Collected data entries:
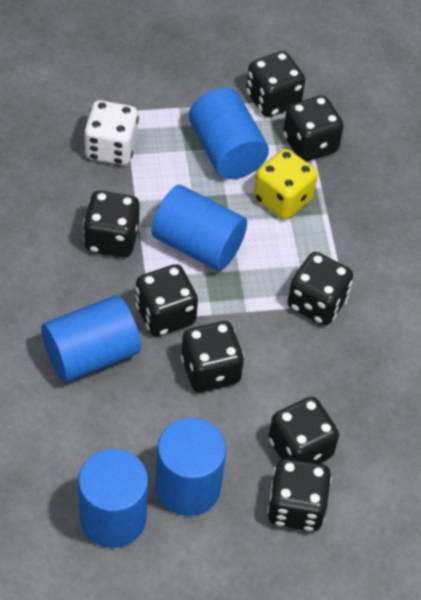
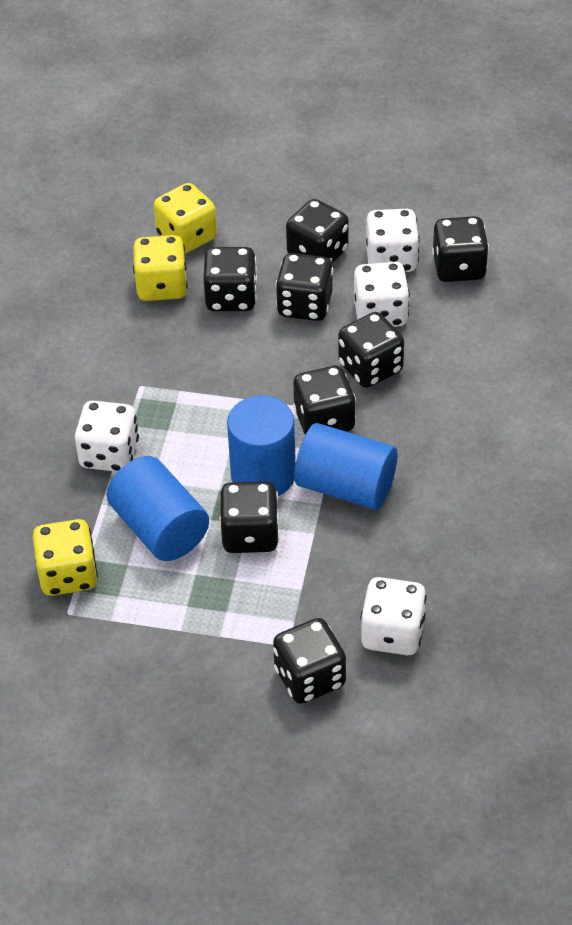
blue cylinder: 5 -> 3
white dice: 1 -> 4
yellow dice: 1 -> 3

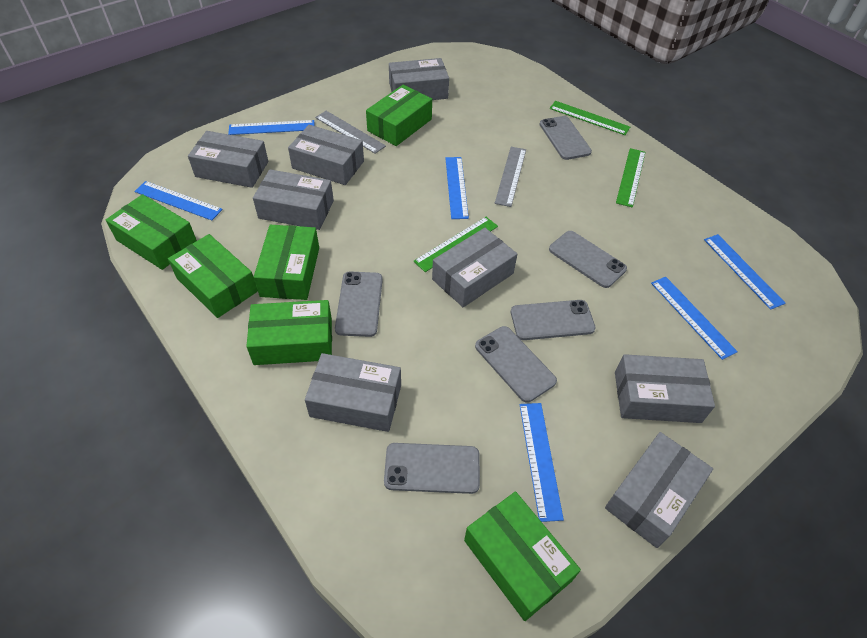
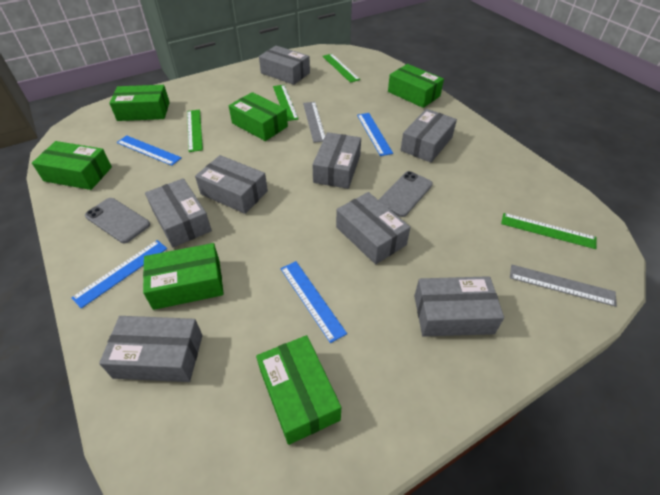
blue ruler: 6 -> 4
green ruler: 3 -> 4
grey phone: 6 -> 2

Task directions:
For this exercise, retype the data above exactly and skip every image.

Written solution:
blue cylinder: 5 -> 3
white dice: 1 -> 4
yellow dice: 1 -> 3

blue ruler: 6 -> 4
green ruler: 3 -> 4
grey phone: 6 -> 2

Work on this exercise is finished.